Your instructions: As you print the data below, keep every line exactly as it is and leave the images behind.
=====
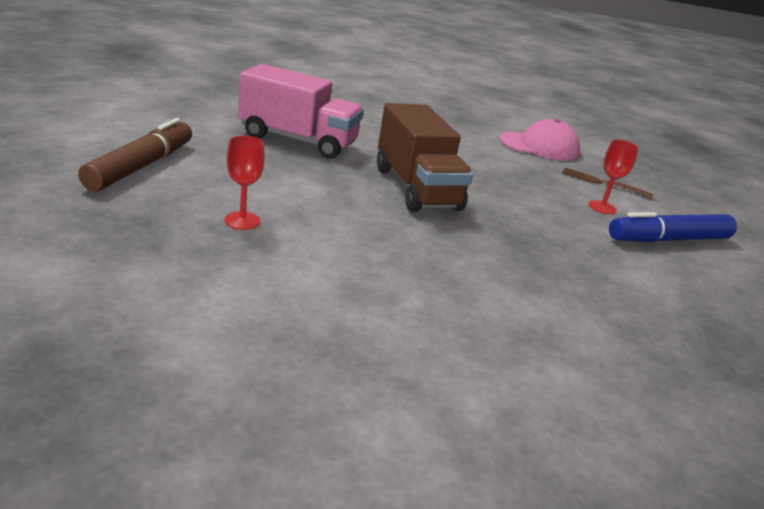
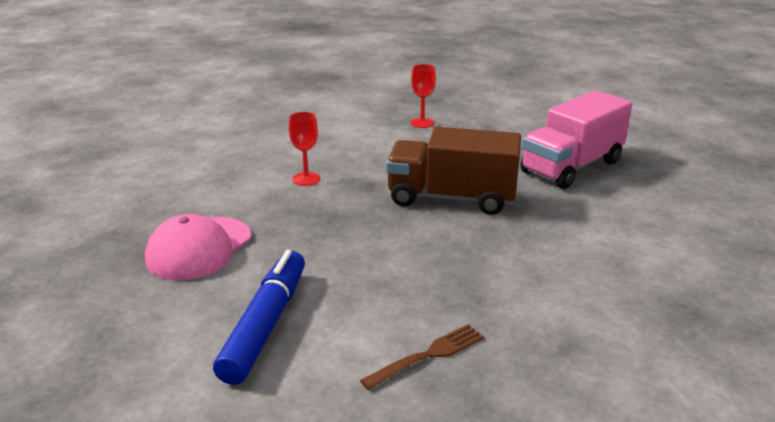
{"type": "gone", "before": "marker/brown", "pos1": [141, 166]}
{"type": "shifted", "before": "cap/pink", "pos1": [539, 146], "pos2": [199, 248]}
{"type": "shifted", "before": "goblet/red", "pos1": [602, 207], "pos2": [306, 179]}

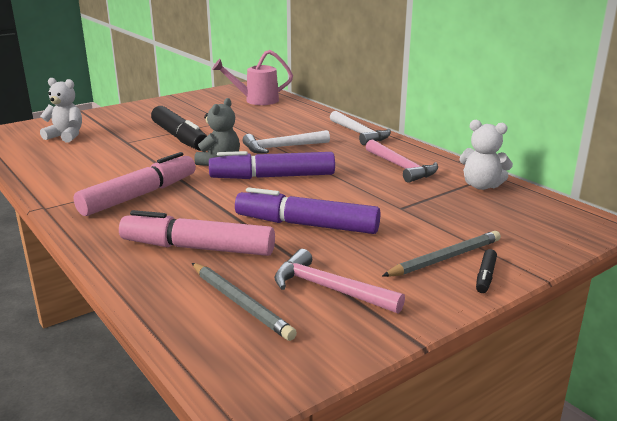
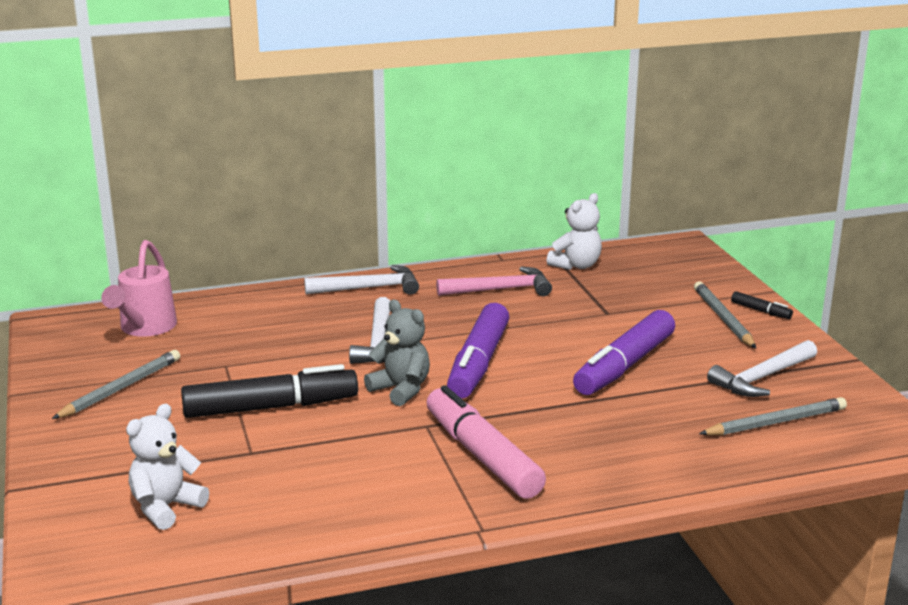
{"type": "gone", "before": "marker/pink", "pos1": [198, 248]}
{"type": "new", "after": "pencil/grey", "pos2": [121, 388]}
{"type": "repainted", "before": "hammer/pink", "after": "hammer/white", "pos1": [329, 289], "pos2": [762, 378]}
=====
Result of the exercise:
{"type": "gone", "before": "marker/brown", "pos1": [141, 166]}
{"type": "shifted", "before": "cap/pink", "pos1": [539, 146], "pos2": [199, 248]}
{"type": "shifted", "before": "goblet/red", "pos1": [602, 207], "pos2": [306, 179]}

{"type": "gone", "before": "marker/pink", "pos1": [198, 248]}
{"type": "new", "after": "pencil/grey", "pos2": [121, 388]}
{"type": "repainted", "before": "hammer/pink", "after": "hammer/white", "pos1": [329, 289], "pos2": [762, 378]}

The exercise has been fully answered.